EXERCISE DESCRIPTION:
Determine how many of the lines below include "none", then respond with that number and no other text.

(Entries taken from a collection)

—————

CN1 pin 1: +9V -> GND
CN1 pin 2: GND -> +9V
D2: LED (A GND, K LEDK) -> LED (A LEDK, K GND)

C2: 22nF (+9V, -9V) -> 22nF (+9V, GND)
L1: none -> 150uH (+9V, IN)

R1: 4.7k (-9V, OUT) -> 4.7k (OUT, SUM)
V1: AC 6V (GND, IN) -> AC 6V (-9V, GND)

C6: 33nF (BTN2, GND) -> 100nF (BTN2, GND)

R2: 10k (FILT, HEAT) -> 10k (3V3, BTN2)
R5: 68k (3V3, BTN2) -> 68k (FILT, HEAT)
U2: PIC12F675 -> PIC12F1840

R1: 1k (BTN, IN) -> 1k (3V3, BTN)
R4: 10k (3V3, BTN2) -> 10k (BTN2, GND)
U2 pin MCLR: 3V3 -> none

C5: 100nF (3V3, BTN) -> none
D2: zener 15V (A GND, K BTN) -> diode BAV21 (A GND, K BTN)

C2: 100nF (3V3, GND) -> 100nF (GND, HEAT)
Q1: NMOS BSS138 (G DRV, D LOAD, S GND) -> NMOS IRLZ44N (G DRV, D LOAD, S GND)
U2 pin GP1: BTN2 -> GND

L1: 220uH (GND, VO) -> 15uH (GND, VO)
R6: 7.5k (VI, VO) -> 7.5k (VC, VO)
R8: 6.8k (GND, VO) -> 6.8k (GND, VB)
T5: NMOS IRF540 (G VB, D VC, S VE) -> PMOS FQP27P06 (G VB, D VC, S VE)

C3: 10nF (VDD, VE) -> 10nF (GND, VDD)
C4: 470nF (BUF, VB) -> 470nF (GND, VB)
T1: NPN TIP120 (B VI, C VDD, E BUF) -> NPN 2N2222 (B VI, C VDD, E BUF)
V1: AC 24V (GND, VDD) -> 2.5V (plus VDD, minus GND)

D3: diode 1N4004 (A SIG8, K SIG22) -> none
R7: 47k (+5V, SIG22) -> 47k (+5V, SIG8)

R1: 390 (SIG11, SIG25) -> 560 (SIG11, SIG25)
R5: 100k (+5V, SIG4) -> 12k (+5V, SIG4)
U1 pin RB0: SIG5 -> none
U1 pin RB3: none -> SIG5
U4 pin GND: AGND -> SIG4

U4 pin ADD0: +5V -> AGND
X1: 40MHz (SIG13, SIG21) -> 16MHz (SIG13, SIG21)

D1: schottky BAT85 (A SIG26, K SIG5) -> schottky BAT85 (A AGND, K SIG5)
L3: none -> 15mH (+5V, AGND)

—————

YOUR RESPONSE:
7